◆ **THE DATA**:
[Start of section]
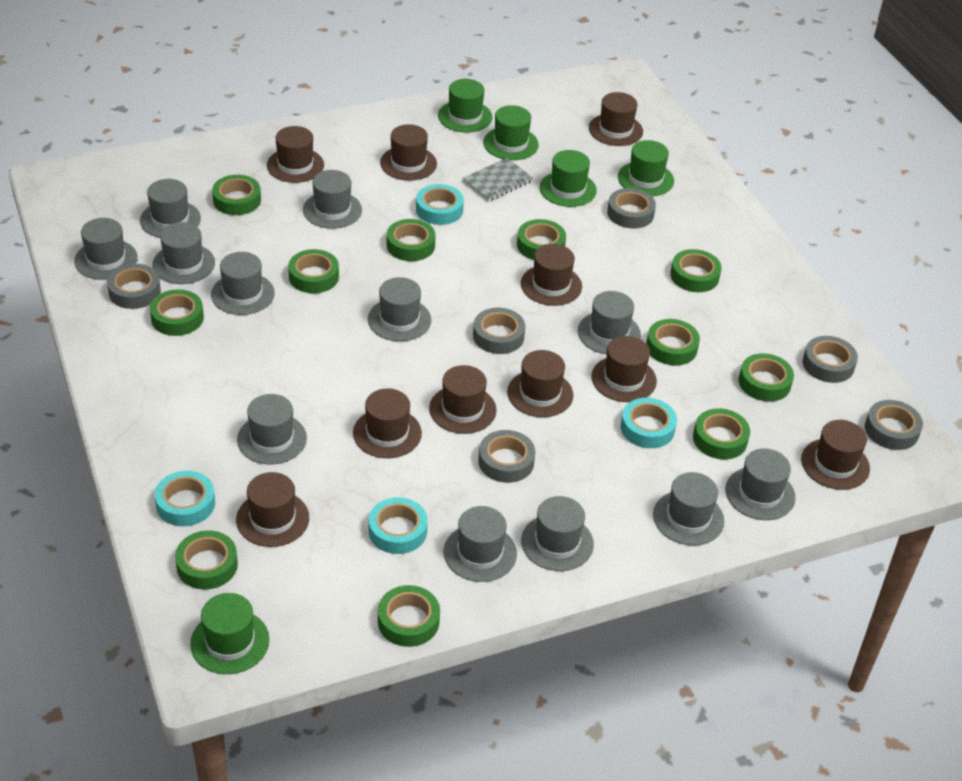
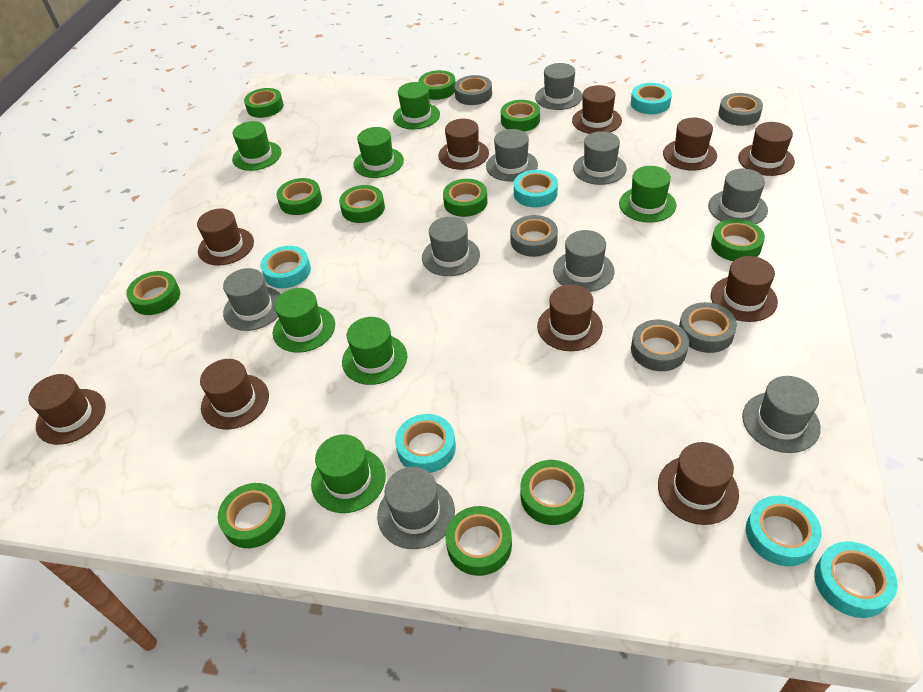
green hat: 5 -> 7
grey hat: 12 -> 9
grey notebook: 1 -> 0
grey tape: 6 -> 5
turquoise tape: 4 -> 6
[End of section]
[Start of section]
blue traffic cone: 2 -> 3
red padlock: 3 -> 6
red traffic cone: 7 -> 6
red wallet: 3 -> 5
[End of section]
◆ **THE TASK**: Copy the stretch of the records above that runs from the line with "green hat: 5 -> 7" through the line with "turquoise tape: 4 -> 6". Both end lines belong in the copy, and nothing else does.

◆ **SOLUTION BELOW**:
green hat: 5 -> 7
grey hat: 12 -> 9
grey notebook: 1 -> 0
grey tape: 6 -> 5
turquoise tape: 4 -> 6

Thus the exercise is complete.